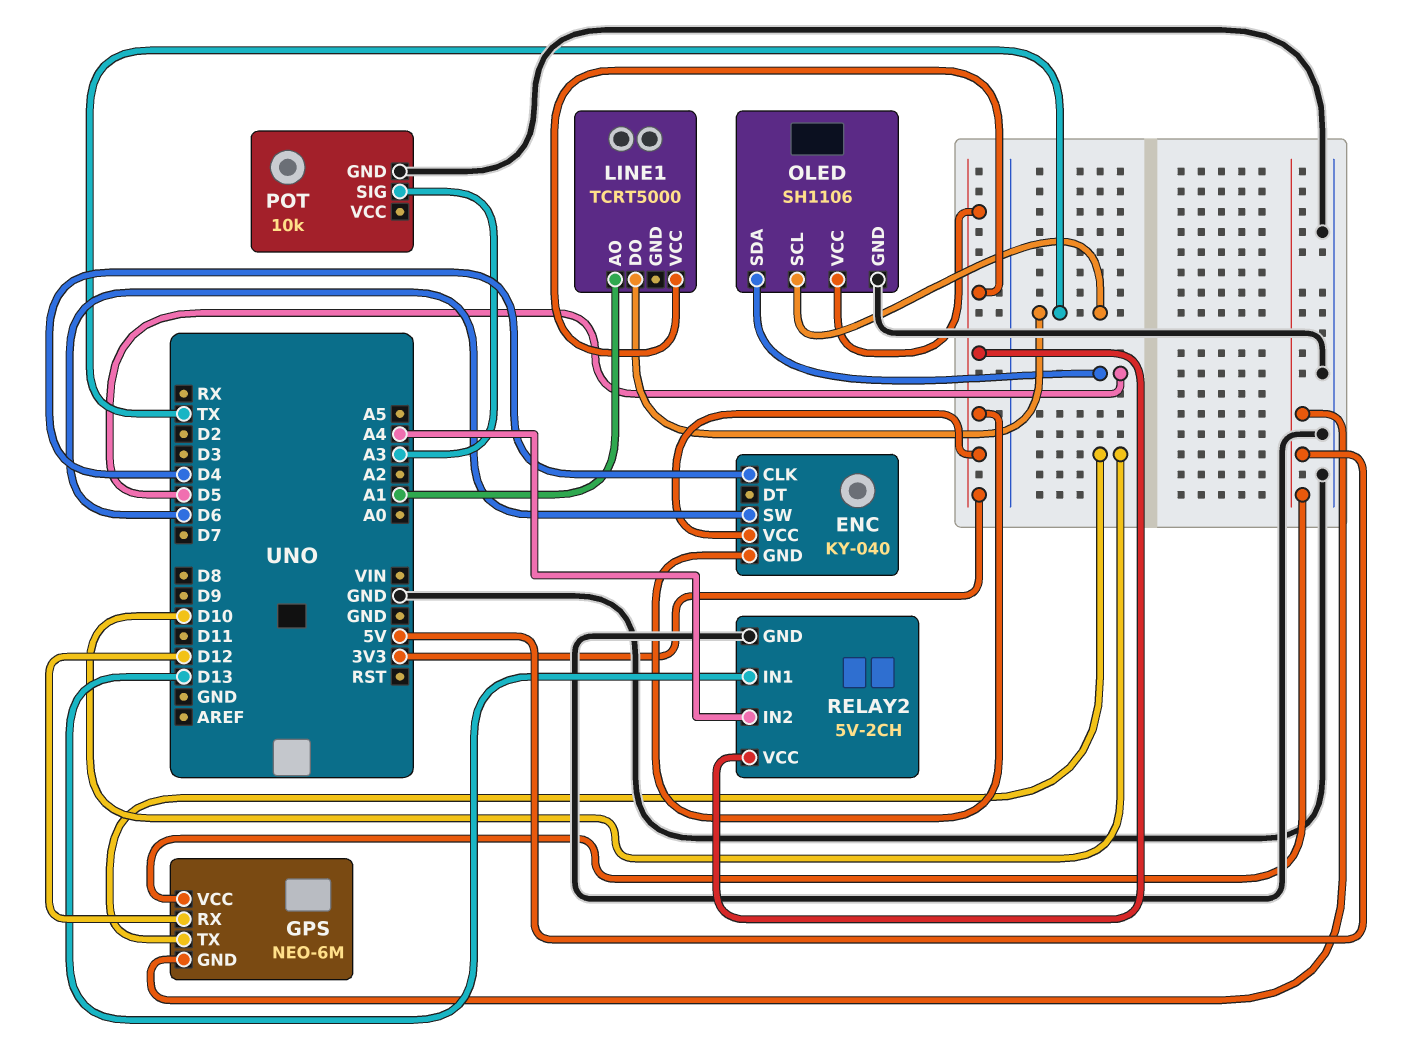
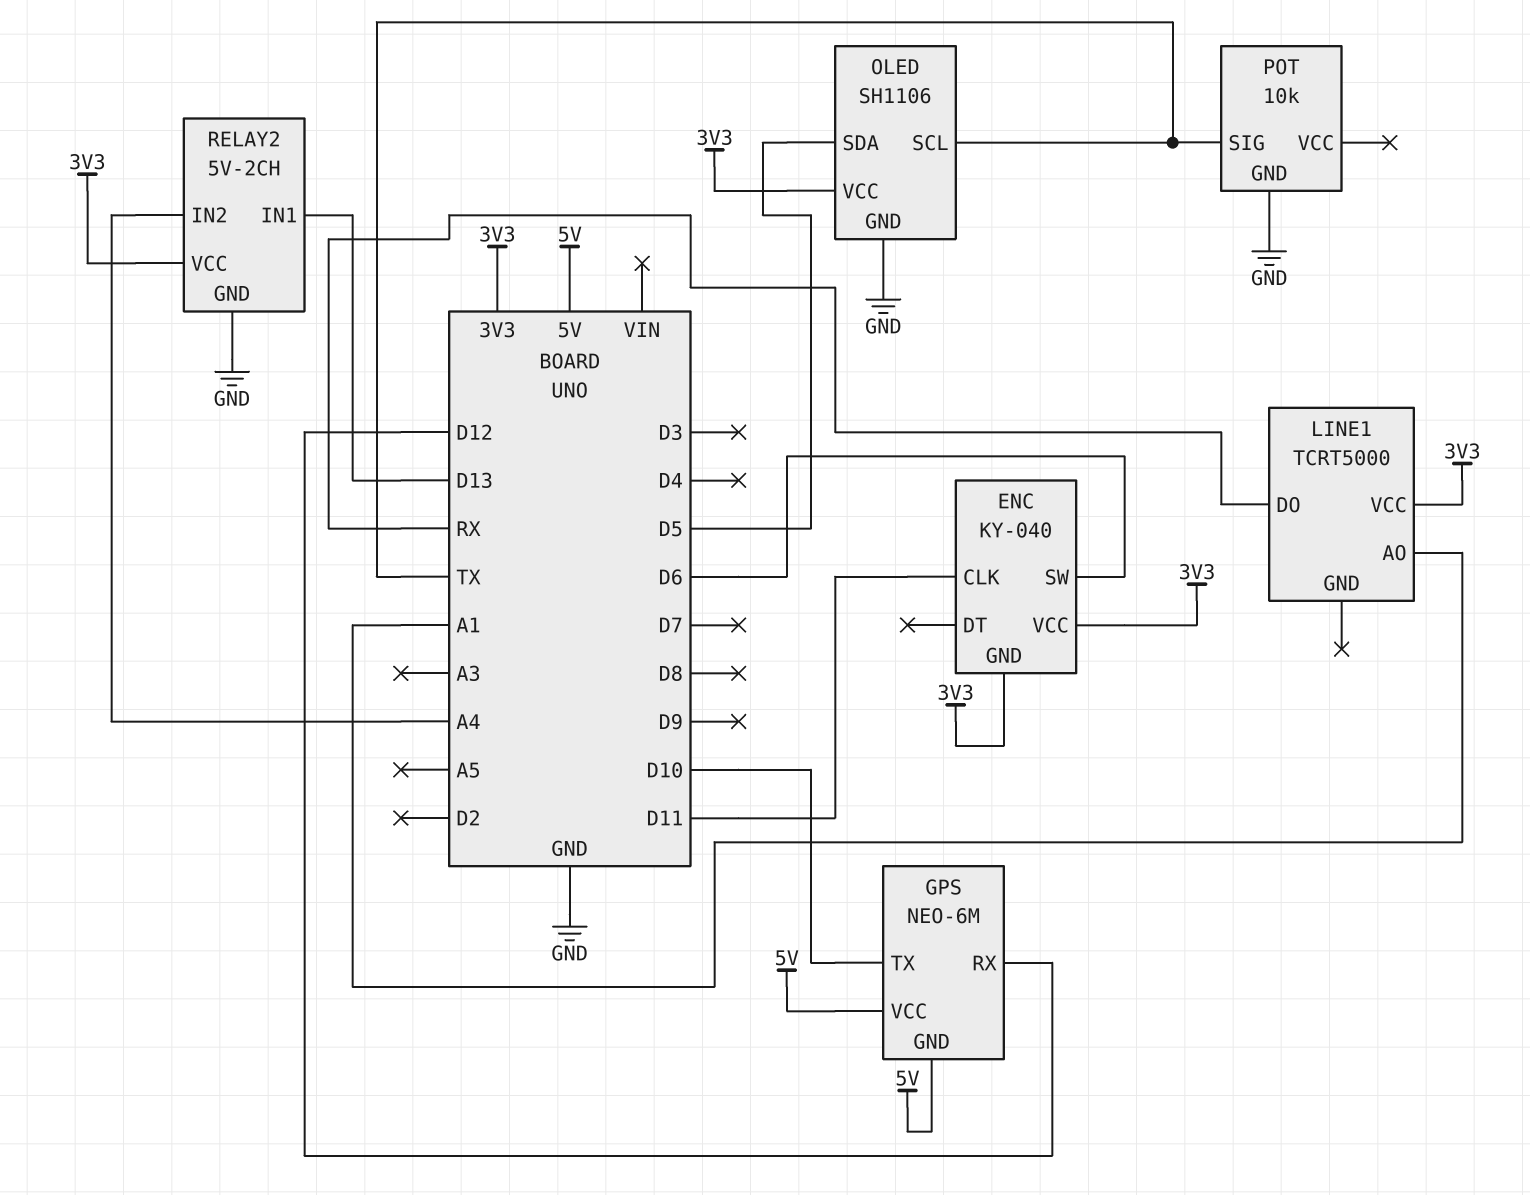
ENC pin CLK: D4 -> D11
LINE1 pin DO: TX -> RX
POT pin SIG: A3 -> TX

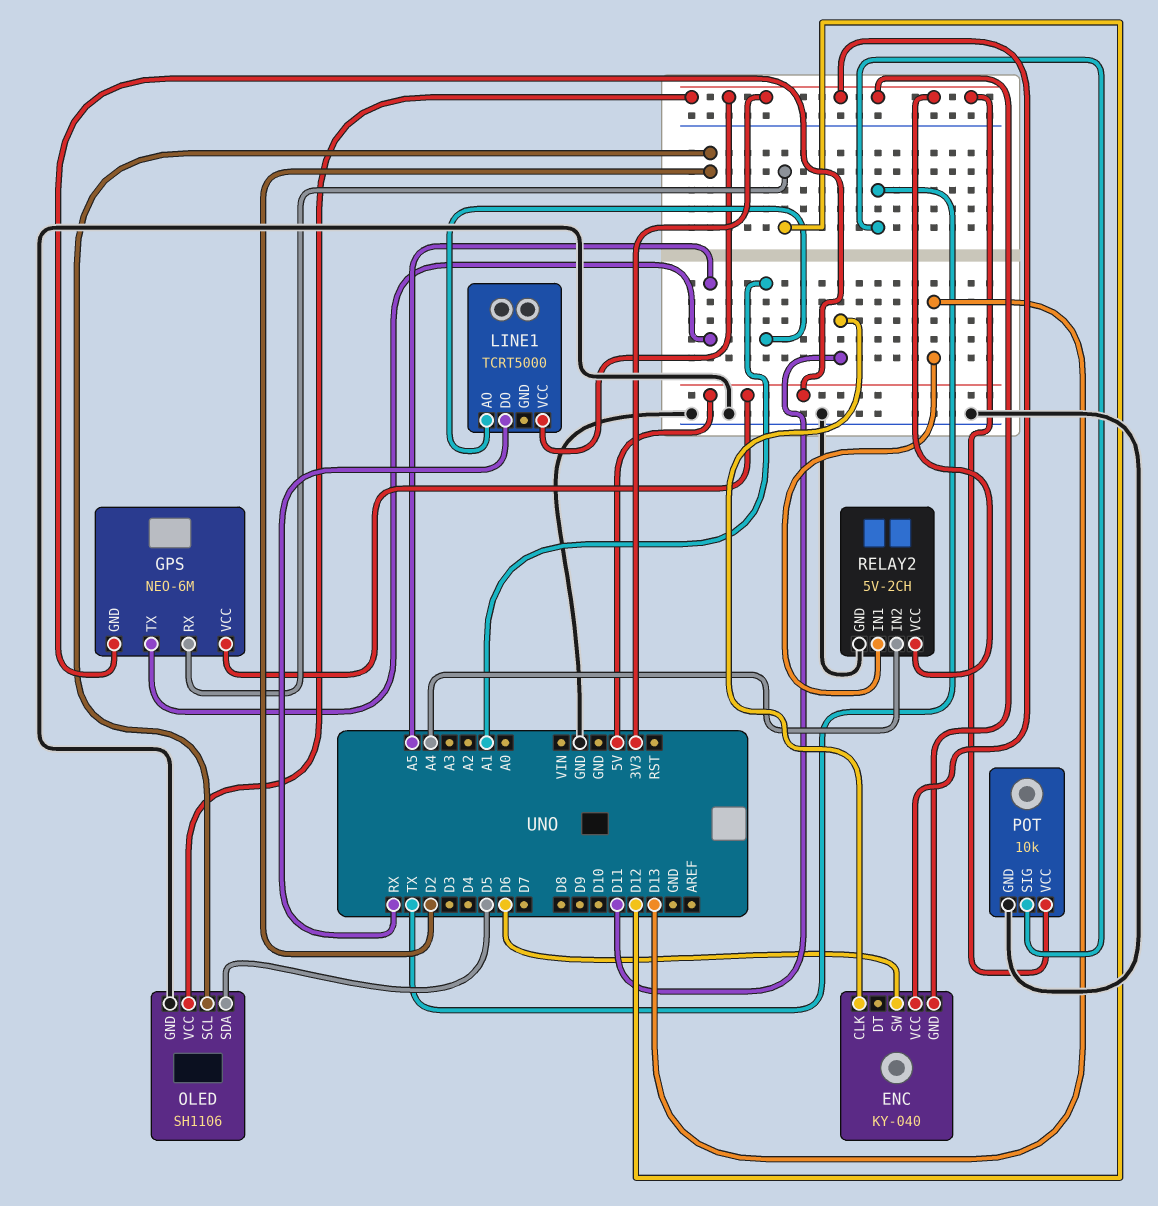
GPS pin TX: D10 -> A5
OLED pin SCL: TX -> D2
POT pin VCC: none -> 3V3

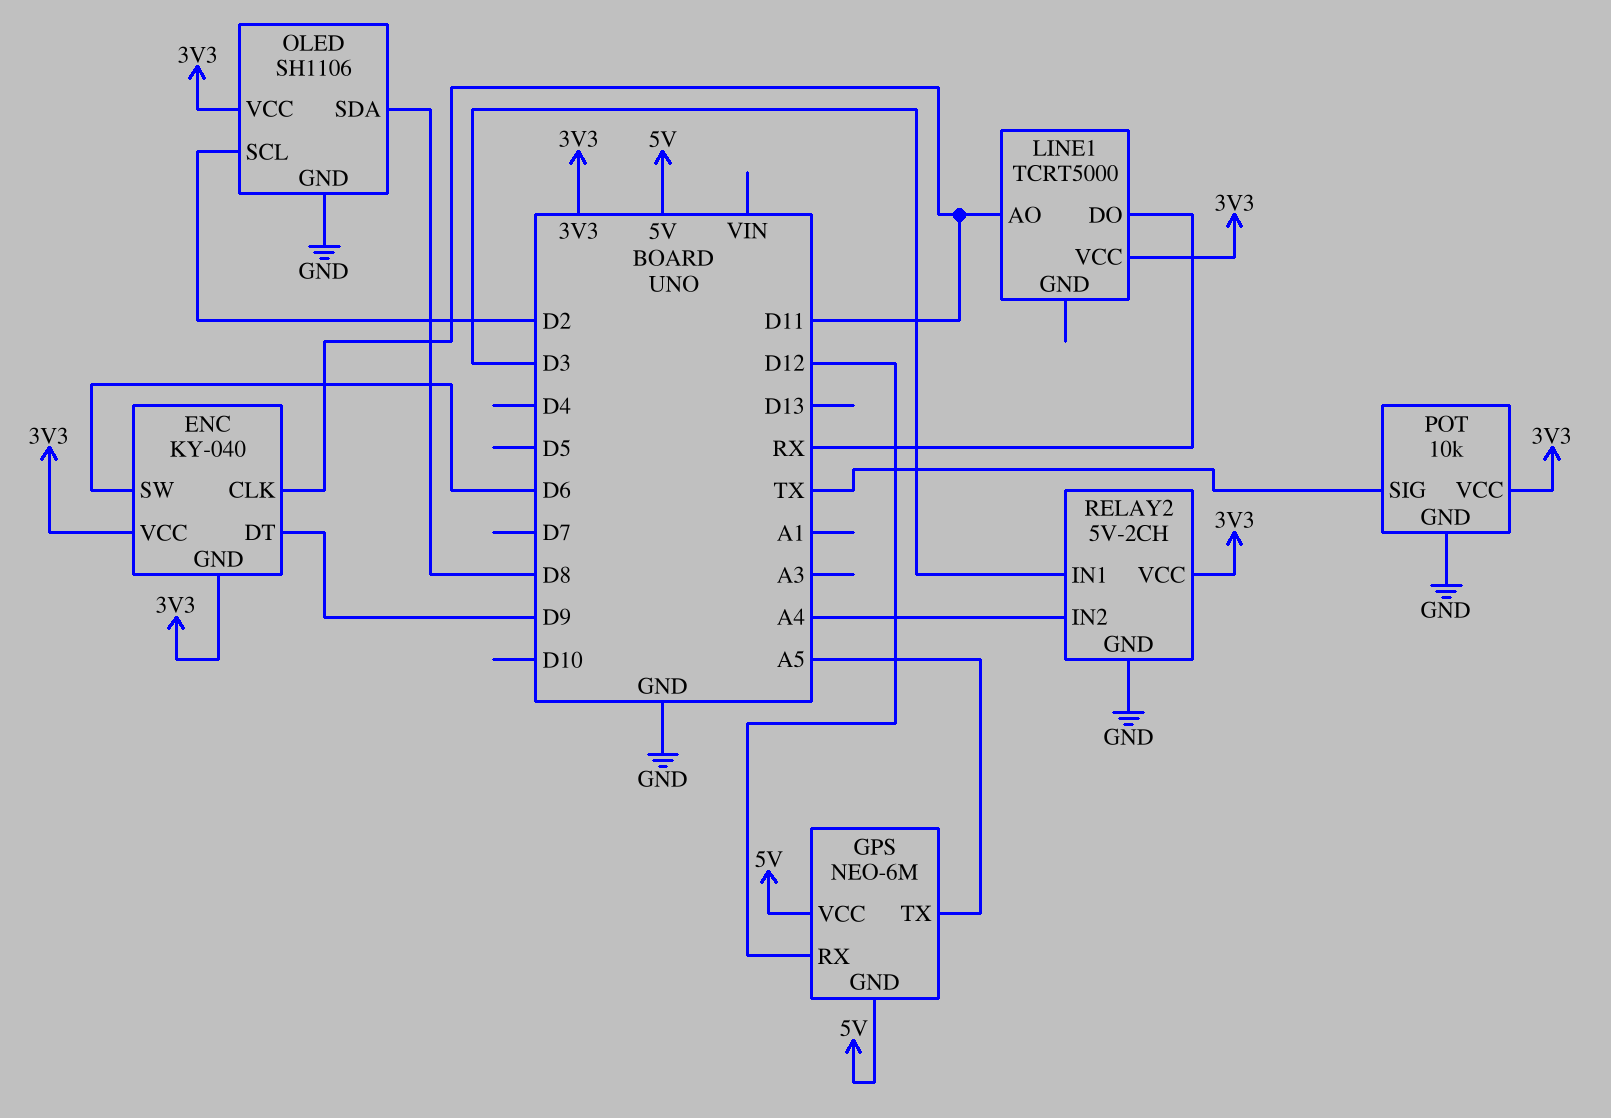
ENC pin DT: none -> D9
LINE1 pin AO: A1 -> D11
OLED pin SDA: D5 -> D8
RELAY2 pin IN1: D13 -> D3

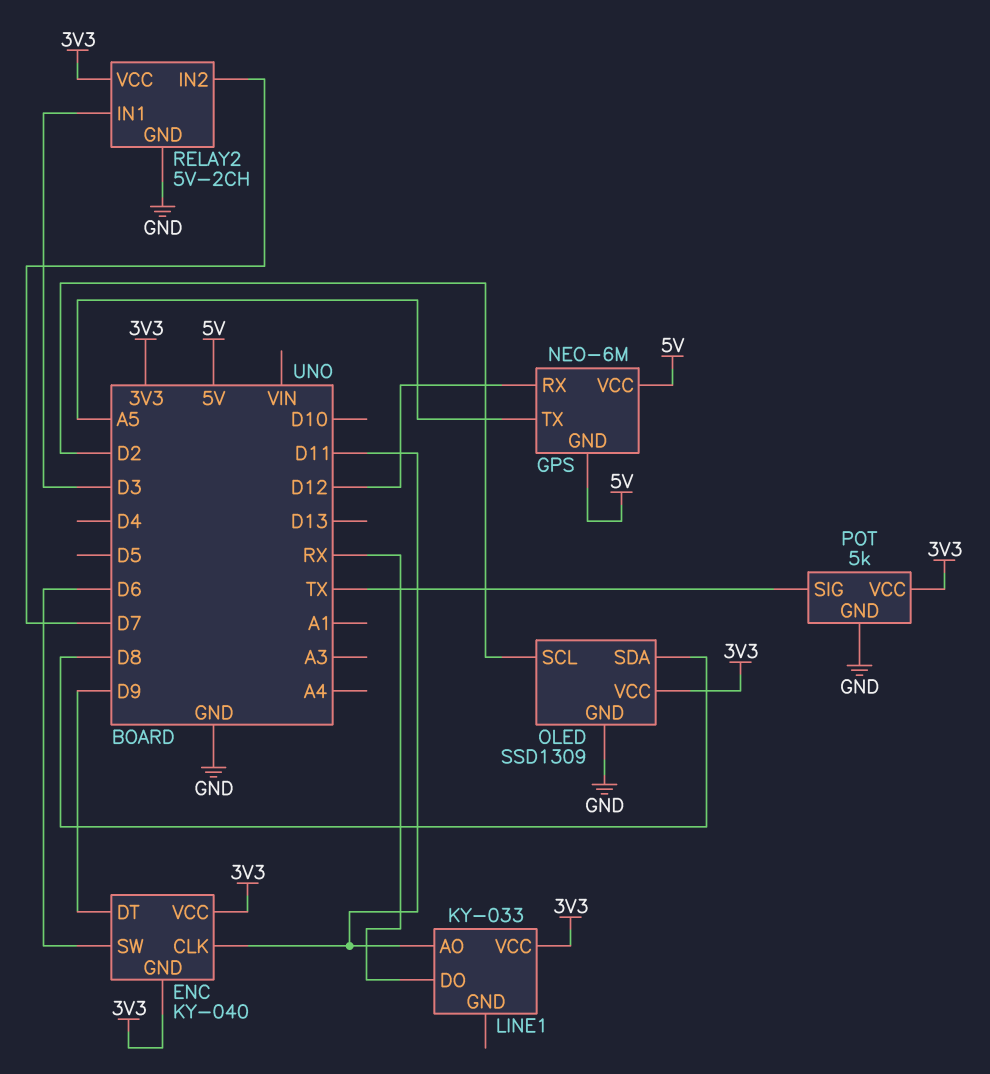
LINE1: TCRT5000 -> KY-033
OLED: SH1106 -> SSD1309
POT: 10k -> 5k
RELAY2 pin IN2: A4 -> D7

........

* WORK ORDER
Without any picture, return exactly the lines of the records above from the first through the line that contains "LINE1: TCRT5000 -> KY-033".

* ANSWER TO THE PROBLEM
ENC pin CLK: D4 -> D11
LINE1 pin DO: TX -> RX
POT pin SIG: A3 -> TX

GPS pin TX: D10 -> A5
OLED pin SCL: TX -> D2
POT pin VCC: none -> 3V3

ENC pin DT: none -> D9
LINE1 pin AO: A1 -> D11
OLED pin SDA: D5 -> D8
RELAY2 pin IN1: D13 -> D3

LINE1: TCRT5000 -> KY-033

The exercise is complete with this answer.